▶
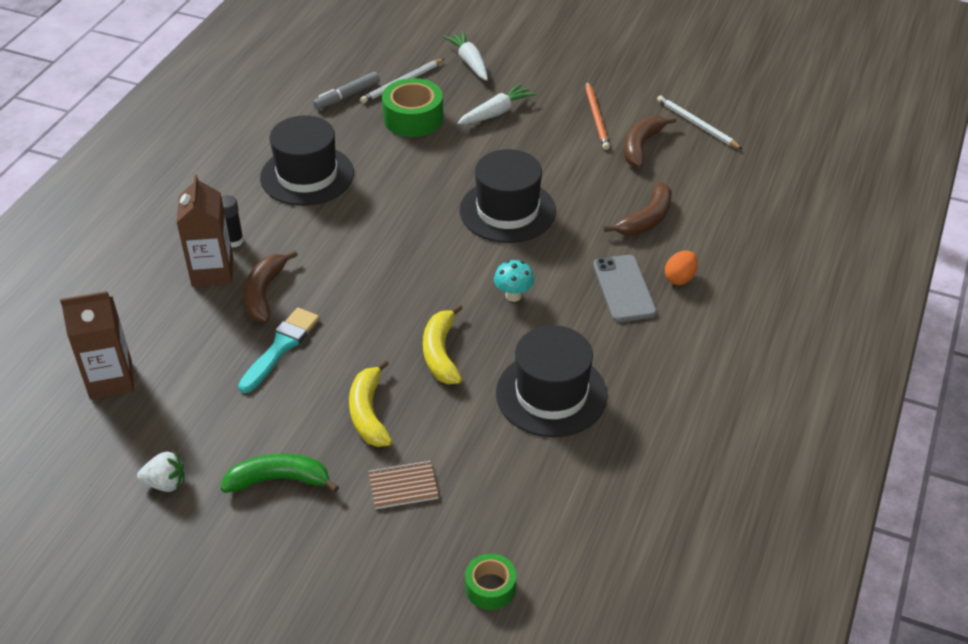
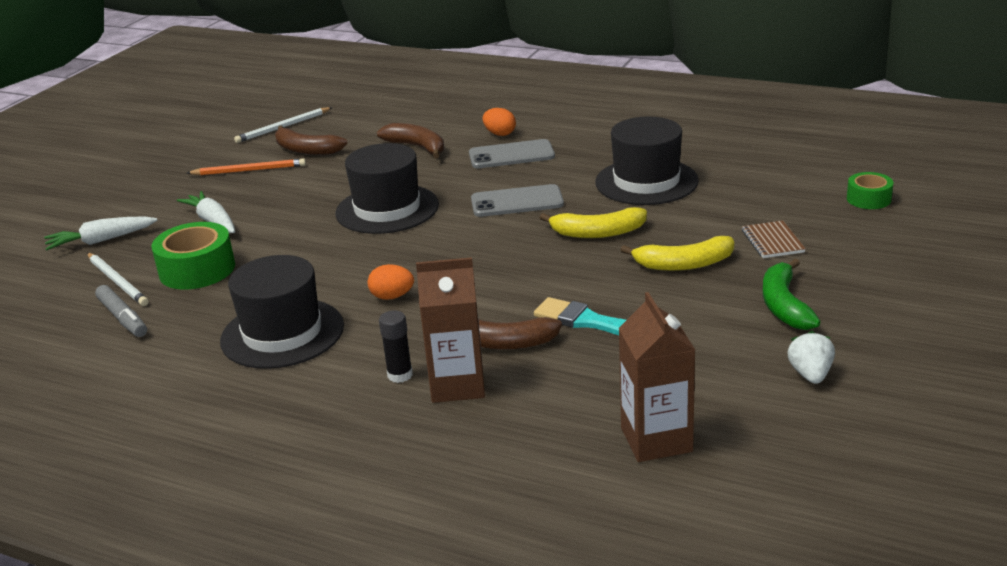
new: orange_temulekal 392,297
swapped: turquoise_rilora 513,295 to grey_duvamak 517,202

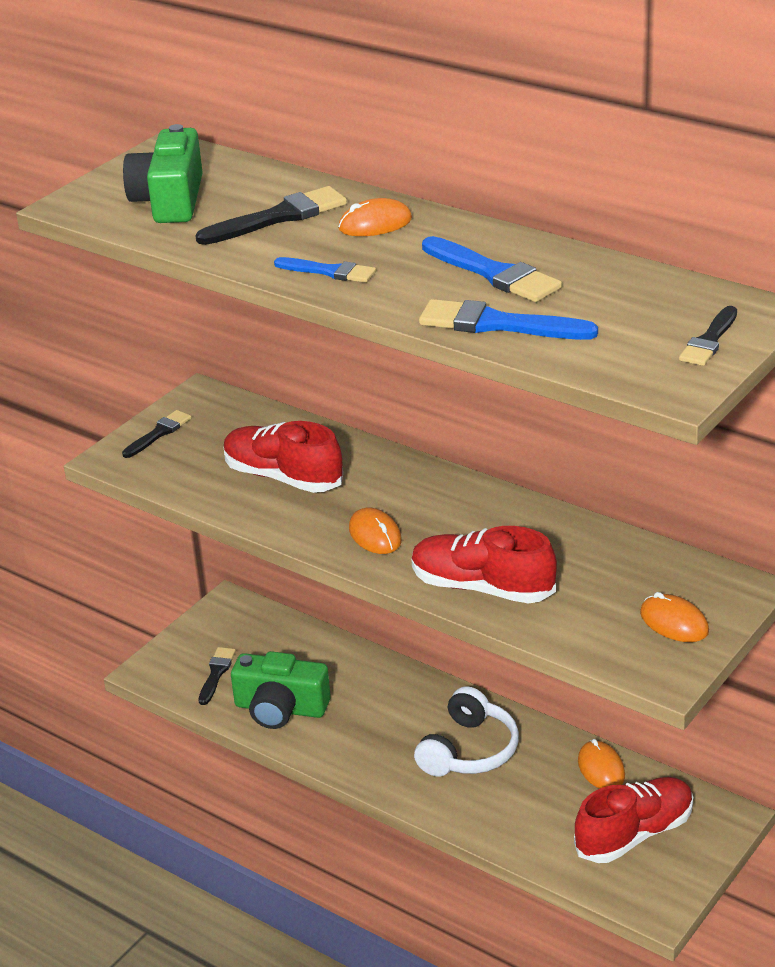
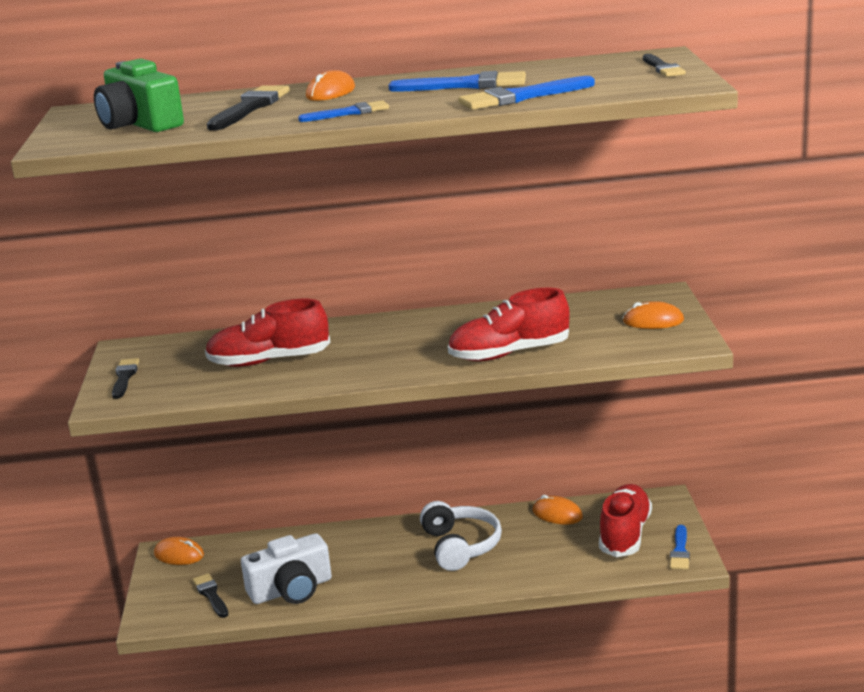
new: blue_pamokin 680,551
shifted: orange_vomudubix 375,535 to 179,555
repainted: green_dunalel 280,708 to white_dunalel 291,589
◀
*Work instructions*: Produce a word-for-word version of the material, with no pictures included.

*Result*:
new: orange_temulekal 392,297
swapped: turquoise_rilora 513,295 to grey_duvamak 517,202

new: blue_pamokin 680,551
shifted: orange_vomudubix 375,535 to 179,555
repainted: green_dunalel 280,708 to white_dunalel 291,589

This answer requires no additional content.